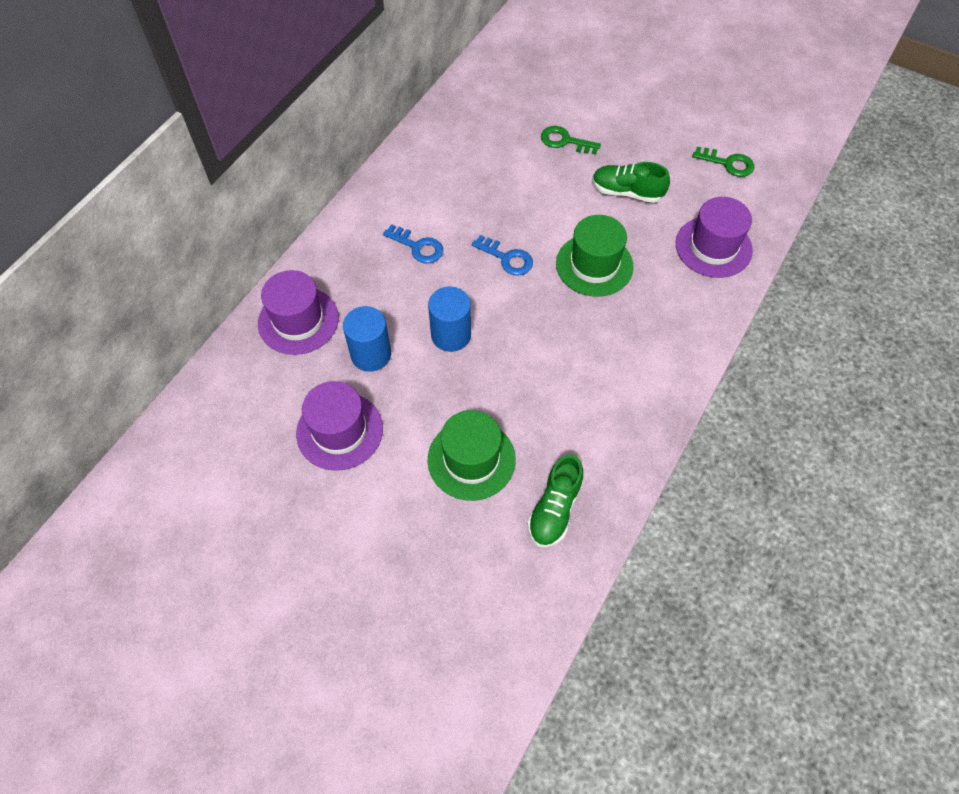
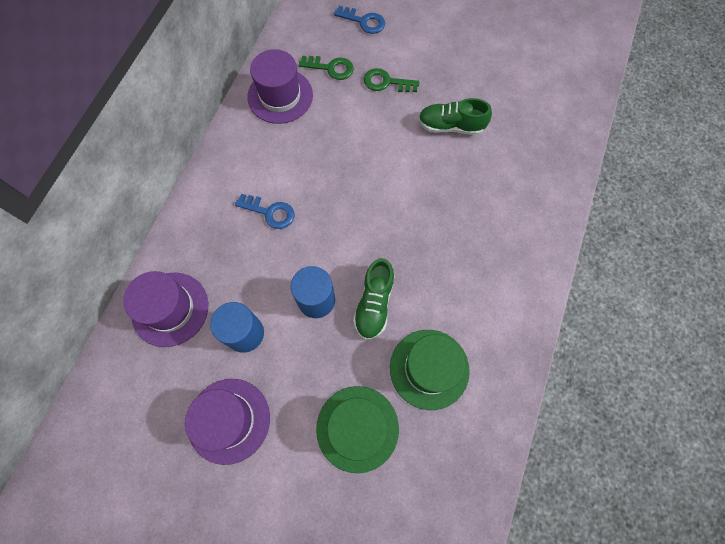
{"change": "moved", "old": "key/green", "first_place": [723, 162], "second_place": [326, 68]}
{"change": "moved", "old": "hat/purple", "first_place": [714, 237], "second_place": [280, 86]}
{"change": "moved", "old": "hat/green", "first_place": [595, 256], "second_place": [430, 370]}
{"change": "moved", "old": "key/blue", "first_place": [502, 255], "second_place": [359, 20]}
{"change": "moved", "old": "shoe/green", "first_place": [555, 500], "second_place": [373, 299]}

· · ·

- _EXERCISE DESCRIPTION_: Please give the data above again in exact form and omit every picture.

- _SOLUTION BELOW_:
{"change": "moved", "old": "key/green", "first_place": [723, 162], "second_place": [326, 68]}
{"change": "moved", "old": "hat/purple", "first_place": [714, 237], "second_place": [280, 86]}
{"change": "moved", "old": "hat/green", "first_place": [595, 256], "second_place": [430, 370]}
{"change": "moved", "old": "key/blue", "first_place": [502, 255], "second_place": [359, 20]}
{"change": "moved", "old": "shoe/green", "first_place": [555, 500], "second_place": [373, 299]}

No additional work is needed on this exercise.